[Before-and-after change data]
------
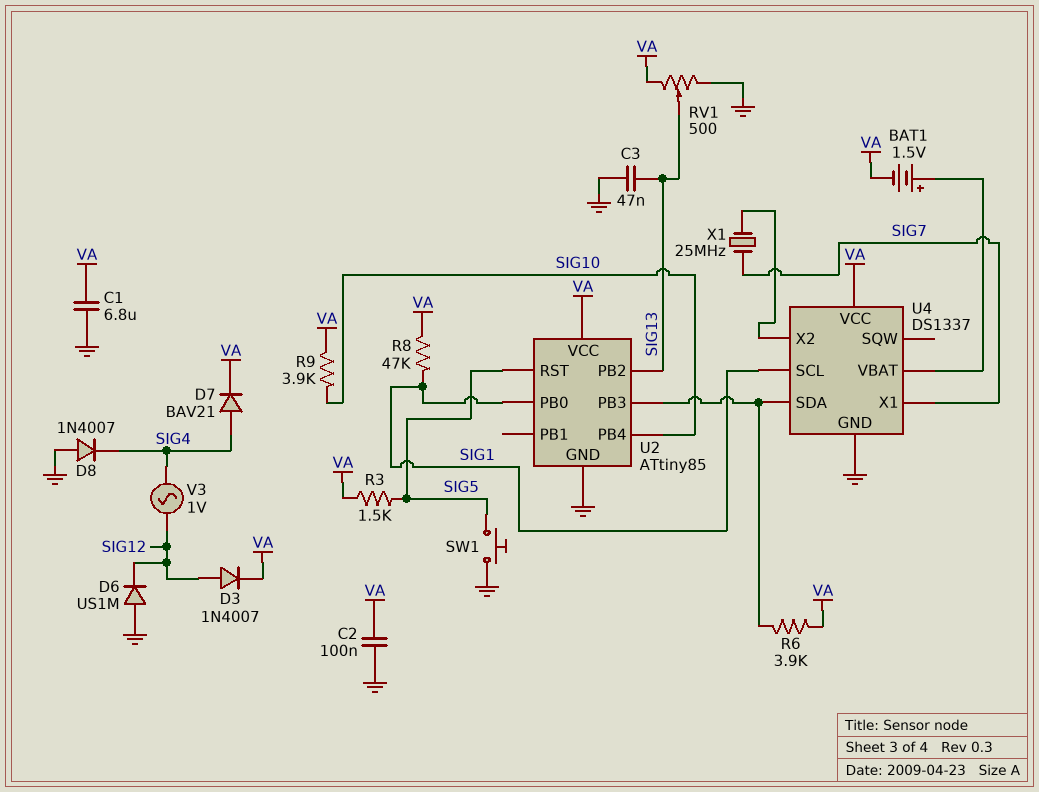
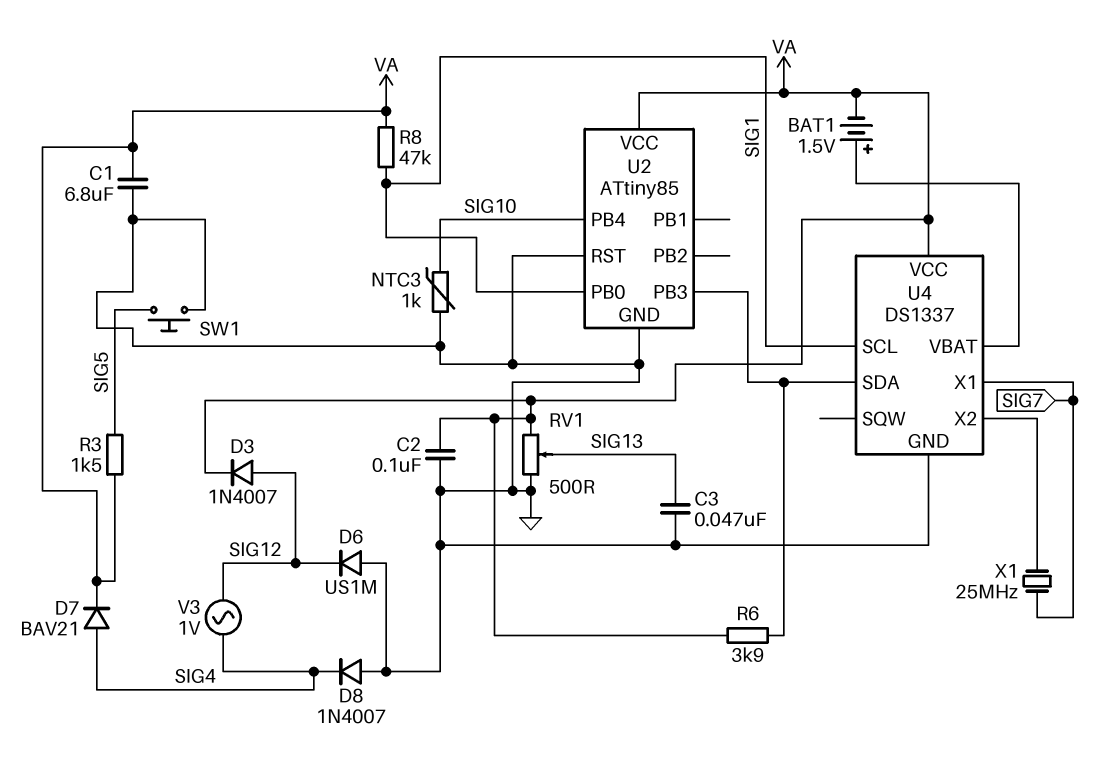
NTC3: none -> 1k (GND, SIG10)
R9: 3.9k (SIG10, VA) -> none
U2 pin PB2: SIG13 -> none
U2 pin RST: SIG5 -> GND

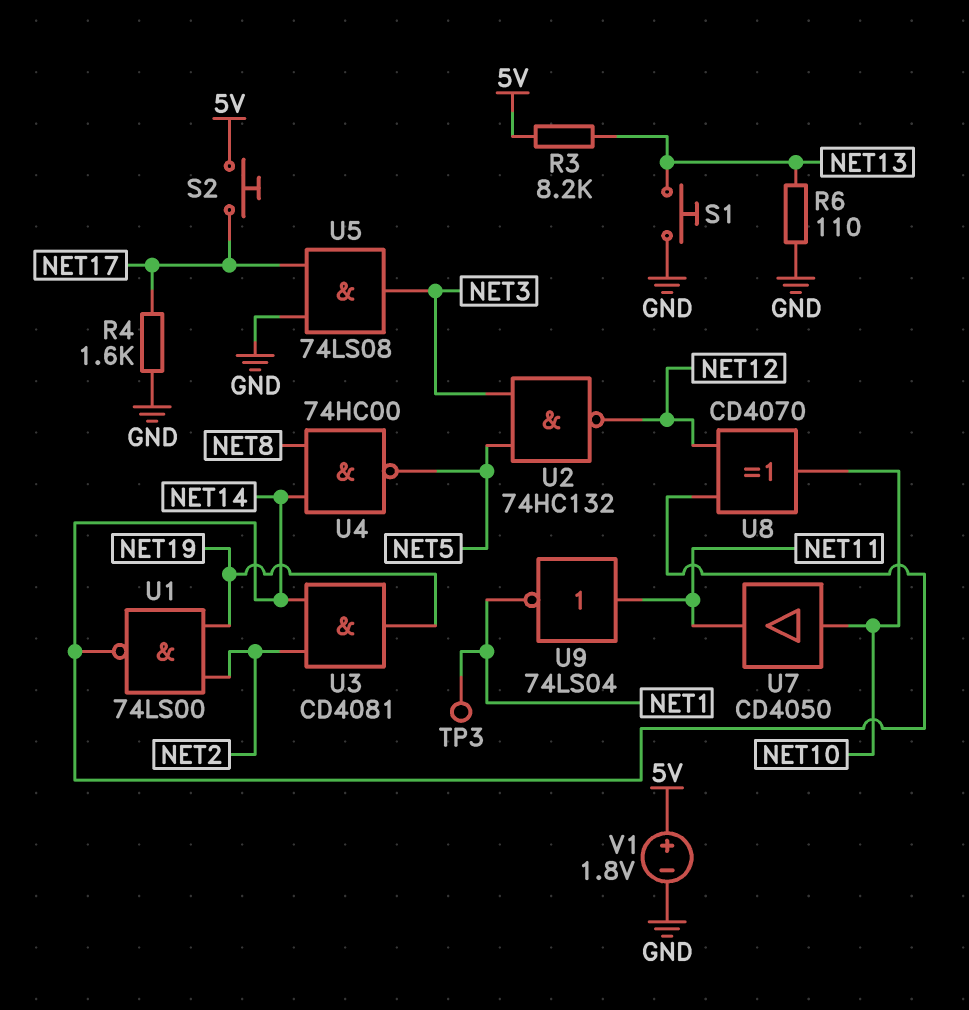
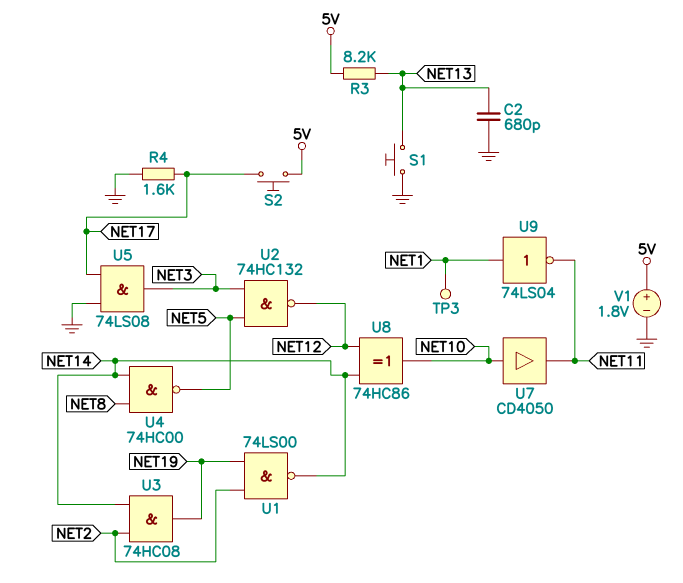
C2: none -> 680pF (GND, NET13)
R6: 110 (GND, NET13) -> none
U3: AND CD4081 (in NET2, in NET14, out NET19) -> AND 74HC08 (in NET2, in NET14, out NET19)
U8: XOR CD4070 (in NET12, in NET14, out NET10) -> XOR 74HC86 (in NET12, in NET14, out NET10)
U9: NOT 74LS04 (in NET11, out NET1) -> NOT 74LS04 (in NET1, out NET11)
------
[Task statement]
Nothing but the records above, retyped exactly and stripped of images, should appear in the answer.

[Result below]
NTC3: none -> 1k (GND, SIG10)
R9: 3.9k (SIG10, VA) -> none
U2 pin PB2: SIG13 -> none
U2 pin RST: SIG5 -> GND

C2: none -> 680pF (GND, NET13)
R6: 110 (GND, NET13) -> none
U3: AND CD4081 (in NET2, in NET14, out NET19) -> AND 74HC08 (in NET2, in NET14, out NET19)
U8: XOR CD4070 (in NET12, in NET14, out NET10) -> XOR 74HC86 (in NET12, in NET14, out NET10)
U9: NOT 74LS04 (in NET11, out NET1) -> NOT 74LS04 (in NET1, out NET11)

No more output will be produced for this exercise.